(Records from a collection)
* * *
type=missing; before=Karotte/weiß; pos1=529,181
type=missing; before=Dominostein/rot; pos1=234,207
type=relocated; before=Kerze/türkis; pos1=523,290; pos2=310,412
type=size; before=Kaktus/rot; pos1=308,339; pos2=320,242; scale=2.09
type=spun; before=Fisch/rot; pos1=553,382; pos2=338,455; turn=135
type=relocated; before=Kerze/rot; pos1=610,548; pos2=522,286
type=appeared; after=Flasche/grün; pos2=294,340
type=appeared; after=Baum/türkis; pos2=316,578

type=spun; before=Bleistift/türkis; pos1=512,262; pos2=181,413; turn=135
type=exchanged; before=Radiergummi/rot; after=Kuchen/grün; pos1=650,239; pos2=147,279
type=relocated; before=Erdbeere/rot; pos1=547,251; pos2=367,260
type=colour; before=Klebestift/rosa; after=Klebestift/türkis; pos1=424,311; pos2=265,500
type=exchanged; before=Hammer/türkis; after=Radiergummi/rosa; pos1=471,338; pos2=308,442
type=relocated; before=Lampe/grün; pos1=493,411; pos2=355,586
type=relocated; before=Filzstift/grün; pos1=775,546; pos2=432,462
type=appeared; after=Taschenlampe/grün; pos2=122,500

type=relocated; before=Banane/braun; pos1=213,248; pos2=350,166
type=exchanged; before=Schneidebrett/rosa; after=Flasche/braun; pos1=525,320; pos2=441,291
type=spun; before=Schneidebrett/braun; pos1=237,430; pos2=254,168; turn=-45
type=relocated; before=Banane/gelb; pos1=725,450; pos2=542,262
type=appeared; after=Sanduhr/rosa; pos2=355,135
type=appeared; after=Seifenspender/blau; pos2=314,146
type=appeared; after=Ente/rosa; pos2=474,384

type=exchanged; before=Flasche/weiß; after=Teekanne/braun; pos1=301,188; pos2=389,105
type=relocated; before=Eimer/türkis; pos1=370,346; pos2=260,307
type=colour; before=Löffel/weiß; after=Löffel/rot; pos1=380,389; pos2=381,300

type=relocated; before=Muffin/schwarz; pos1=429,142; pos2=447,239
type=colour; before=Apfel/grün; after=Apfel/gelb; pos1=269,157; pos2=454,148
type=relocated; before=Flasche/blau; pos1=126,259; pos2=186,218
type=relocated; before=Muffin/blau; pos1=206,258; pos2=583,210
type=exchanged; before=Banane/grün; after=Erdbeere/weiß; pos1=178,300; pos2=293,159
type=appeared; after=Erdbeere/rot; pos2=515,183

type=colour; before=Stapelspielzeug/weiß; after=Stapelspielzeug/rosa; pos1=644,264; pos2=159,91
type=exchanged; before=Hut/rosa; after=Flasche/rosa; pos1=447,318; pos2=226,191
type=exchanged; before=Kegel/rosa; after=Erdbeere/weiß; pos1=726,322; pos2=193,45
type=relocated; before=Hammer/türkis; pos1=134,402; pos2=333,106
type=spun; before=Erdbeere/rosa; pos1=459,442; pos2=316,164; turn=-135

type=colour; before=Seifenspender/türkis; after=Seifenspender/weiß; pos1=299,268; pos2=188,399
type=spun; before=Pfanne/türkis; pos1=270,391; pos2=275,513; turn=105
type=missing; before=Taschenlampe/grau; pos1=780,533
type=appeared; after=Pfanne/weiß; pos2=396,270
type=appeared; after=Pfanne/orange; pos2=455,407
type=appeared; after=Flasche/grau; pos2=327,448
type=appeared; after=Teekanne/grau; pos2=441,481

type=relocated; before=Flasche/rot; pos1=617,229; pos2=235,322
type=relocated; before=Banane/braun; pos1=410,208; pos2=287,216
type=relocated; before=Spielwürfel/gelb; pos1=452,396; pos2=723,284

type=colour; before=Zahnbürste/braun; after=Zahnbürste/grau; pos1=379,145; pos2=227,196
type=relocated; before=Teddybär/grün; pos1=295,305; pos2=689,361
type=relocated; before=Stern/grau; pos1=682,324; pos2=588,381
* * *
> [Try it] Your answer should be all of the records, transcribed exactly.

> [Result of this exercise]
type=missing; before=Karotte/weiß; pos1=529,181
type=missing; before=Dominostein/rot; pos1=234,207
type=relocated; before=Kerze/türkis; pos1=523,290; pos2=310,412
type=size; before=Kaktus/rot; pos1=308,339; pos2=320,242; scale=2.09
type=spun; before=Fisch/rot; pos1=553,382; pos2=338,455; turn=135
type=relocated; before=Kerze/rot; pos1=610,548; pos2=522,286
type=appeared; after=Flasche/grün; pos2=294,340
type=appeared; after=Baum/türkis; pos2=316,578

type=spun; before=Bleistift/türkis; pos1=512,262; pos2=181,413; turn=135
type=exchanged; before=Radiergummi/rot; after=Kuchen/grün; pos1=650,239; pos2=147,279
type=relocated; before=Erdbeere/rot; pos1=547,251; pos2=367,260
type=colour; before=Klebestift/rosa; after=Klebestift/türkis; pos1=424,311; pos2=265,500
type=exchanged; before=Hammer/türkis; after=Radiergummi/rosa; pos1=471,338; pos2=308,442
type=relocated; before=Lampe/grün; pos1=493,411; pos2=355,586
type=relocated; before=Filzstift/grün; pos1=775,546; pos2=432,462
type=appeared; after=Taschenlampe/grün; pos2=122,500

type=relocated; before=Banane/braun; pos1=213,248; pos2=350,166
type=exchanged; before=Schneidebrett/rosa; after=Flasche/braun; pos1=525,320; pos2=441,291
type=spun; before=Schneidebrett/braun; pos1=237,430; pos2=254,168; turn=-45
type=relocated; before=Banane/gelb; pos1=725,450; pos2=542,262
type=appeared; after=Sanduhr/rosa; pos2=355,135
type=appeared; after=Seifenspender/blau; pos2=314,146
type=appeared; after=Ente/rosa; pos2=474,384

type=exchanged; before=Flasche/weiß; after=Teekanne/braun; pos1=301,188; pos2=389,105
type=relocated; before=Eimer/türkis; pos1=370,346; pos2=260,307
type=colour; before=Löffel/weiß; after=Löffel/rot; pos1=380,389; pos2=381,300

type=relocated; before=Muffin/schwarz; pos1=429,142; pos2=447,239
type=colour; before=Apfel/grün; after=Apfel/gelb; pos1=269,157; pos2=454,148
type=relocated; before=Flasche/blau; pos1=126,259; pos2=186,218
type=relocated; before=Muffin/blau; pos1=206,258; pos2=583,210
type=exchanged; before=Banane/grün; after=Erdbeere/weiß; pos1=178,300; pos2=293,159
type=appeared; after=Erdbeere/rot; pos2=515,183

type=colour; before=Stapelspielzeug/weiß; after=Stapelspielzeug/rosa; pos1=644,264; pos2=159,91
type=exchanged; before=Hut/rosa; after=Flasche/rosa; pos1=447,318; pos2=226,191
type=exchanged; before=Kegel/rosa; after=Erdbeere/weiß; pos1=726,322; pos2=193,45
type=relocated; before=Hammer/türkis; pos1=134,402; pos2=333,106
type=spun; before=Erdbeere/rosa; pos1=459,442; pos2=316,164; turn=-135

type=colour; before=Seifenspender/türkis; after=Seifenspender/weiß; pos1=299,268; pos2=188,399
type=spun; before=Pfanne/türkis; pos1=270,391; pos2=275,513; turn=105
type=missing; before=Taschenlampe/grau; pos1=780,533
type=appeared; after=Pfanne/weiß; pos2=396,270
type=appeared; after=Pfanne/orange; pos2=455,407
type=appeared; after=Flasche/grau; pos2=327,448
type=appeared; after=Teekanne/grau; pos2=441,481

type=relocated; before=Flasche/rot; pos1=617,229; pos2=235,322
type=relocated; before=Banane/braun; pos1=410,208; pos2=287,216
type=relocated; before=Spielwürfel/gelb; pos1=452,396; pos2=723,284

type=colour; before=Zahnbürste/braun; after=Zahnbürste/grau; pos1=379,145; pos2=227,196
type=relocated; before=Teddybär/grün; pos1=295,305; pos2=689,361
type=relocated; before=Stern/grau; pos1=682,324; pos2=588,381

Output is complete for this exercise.